-- Change detection outputs --
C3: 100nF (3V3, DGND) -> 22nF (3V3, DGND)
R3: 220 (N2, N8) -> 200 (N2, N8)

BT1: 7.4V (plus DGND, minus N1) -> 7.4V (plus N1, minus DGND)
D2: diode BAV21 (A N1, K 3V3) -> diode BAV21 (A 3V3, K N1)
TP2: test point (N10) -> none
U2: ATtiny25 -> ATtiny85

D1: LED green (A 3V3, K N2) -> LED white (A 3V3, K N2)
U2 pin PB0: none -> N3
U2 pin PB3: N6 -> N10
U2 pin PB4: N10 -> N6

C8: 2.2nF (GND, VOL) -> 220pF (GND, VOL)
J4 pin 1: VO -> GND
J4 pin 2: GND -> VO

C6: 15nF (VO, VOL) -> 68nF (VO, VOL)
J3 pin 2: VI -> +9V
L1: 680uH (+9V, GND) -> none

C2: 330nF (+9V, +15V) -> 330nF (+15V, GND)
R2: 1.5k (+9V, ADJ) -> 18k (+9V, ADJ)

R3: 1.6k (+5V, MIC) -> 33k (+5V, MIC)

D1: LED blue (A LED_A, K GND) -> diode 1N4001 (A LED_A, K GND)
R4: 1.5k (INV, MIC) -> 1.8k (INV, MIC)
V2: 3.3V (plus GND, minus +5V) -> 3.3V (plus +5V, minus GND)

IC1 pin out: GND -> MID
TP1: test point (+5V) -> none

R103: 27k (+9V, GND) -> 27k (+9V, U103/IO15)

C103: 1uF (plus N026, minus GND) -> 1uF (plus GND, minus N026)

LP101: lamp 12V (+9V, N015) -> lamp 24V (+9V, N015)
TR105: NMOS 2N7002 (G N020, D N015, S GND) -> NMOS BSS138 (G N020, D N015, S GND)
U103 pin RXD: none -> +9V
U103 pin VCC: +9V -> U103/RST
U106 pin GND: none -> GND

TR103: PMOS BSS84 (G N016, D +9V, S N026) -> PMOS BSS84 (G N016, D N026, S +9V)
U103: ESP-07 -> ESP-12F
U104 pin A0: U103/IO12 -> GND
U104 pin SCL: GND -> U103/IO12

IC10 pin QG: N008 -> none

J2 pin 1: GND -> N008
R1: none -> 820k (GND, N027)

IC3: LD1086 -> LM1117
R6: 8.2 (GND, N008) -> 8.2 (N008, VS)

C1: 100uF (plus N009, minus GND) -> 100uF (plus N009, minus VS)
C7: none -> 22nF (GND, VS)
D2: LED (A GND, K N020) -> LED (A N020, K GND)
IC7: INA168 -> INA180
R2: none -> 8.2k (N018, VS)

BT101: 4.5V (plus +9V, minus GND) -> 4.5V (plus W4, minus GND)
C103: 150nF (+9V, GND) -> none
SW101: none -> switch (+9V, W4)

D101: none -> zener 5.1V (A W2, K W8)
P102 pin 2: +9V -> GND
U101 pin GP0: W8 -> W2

-- TASK PROMPT --
Your task is to retype, exactly and only, the lines from the one with "U2 pin PB0: none -> N3" through the final line above.

-- ANSWER FOR THIS EXERCISE --
U2 pin PB0: none -> N3
U2 pin PB3: N6 -> N10
U2 pin PB4: N10 -> N6

C8: 2.2nF (GND, VOL) -> 220pF (GND, VOL)
J4 pin 1: VO -> GND
J4 pin 2: GND -> VO

C6: 15nF (VO, VOL) -> 68nF (VO, VOL)
J3 pin 2: VI -> +9V
L1: 680uH (+9V, GND) -> none

C2: 330nF (+9V, +15V) -> 330nF (+15V, GND)
R2: 1.5k (+9V, ADJ) -> 18k (+9V, ADJ)

R3: 1.6k (+5V, MIC) -> 33k (+5V, MIC)

D1: LED blue (A LED_A, K GND) -> diode 1N4001 (A LED_A, K GND)
R4: 1.5k (INV, MIC) -> 1.8k (INV, MIC)
V2: 3.3V (plus GND, minus +5V) -> 3.3V (plus +5V, minus GND)

IC1 pin out: GND -> MID
TP1: test point (+5V) -> none

R103: 27k (+9V, GND) -> 27k (+9V, U103/IO15)

C103: 1uF (plus N026, minus GND) -> 1uF (plus GND, minus N026)

LP101: lamp 12V (+9V, N015) -> lamp 24V (+9V, N015)
TR105: NMOS 2N7002 (G N020, D N015, S GND) -> NMOS BSS138 (G N020, D N015, S GND)
U103 pin RXD: none -> +9V
U103 pin VCC: +9V -> U103/RST
U106 pin GND: none -> GND

TR103: PMOS BSS84 (G N016, D +9V, S N026) -> PMOS BSS84 (G N016, D N026, S +9V)
U103: ESP-07 -> ESP-12F
U104 pin A0: U103/IO12 -> GND
U104 pin SCL: GND -> U103/IO12

IC10 pin QG: N008 -> none

J2 pin 1: GND -> N008
R1: none -> 820k (GND, N027)

IC3: LD1086 -> LM1117
R6: 8.2 (GND, N008) -> 8.2 (N008, VS)

C1: 100uF (plus N009, minus GND) -> 100uF (plus N009, minus VS)
C7: none -> 22nF (GND, VS)
D2: LED (A GND, K N020) -> LED (A N020, K GND)
IC7: INA168 -> INA180
R2: none -> 8.2k (N018, VS)

BT101: 4.5V (plus +9V, minus GND) -> 4.5V (plus W4, minus GND)
C103: 150nF (+9V, GND) -> none
SW101: none -> switch (+9V, W4)

D101: none -> zener 5.1V (A W2, K W8)
P102 pin 2: +9V -> GND
U101 pin GP0: W8 -> W2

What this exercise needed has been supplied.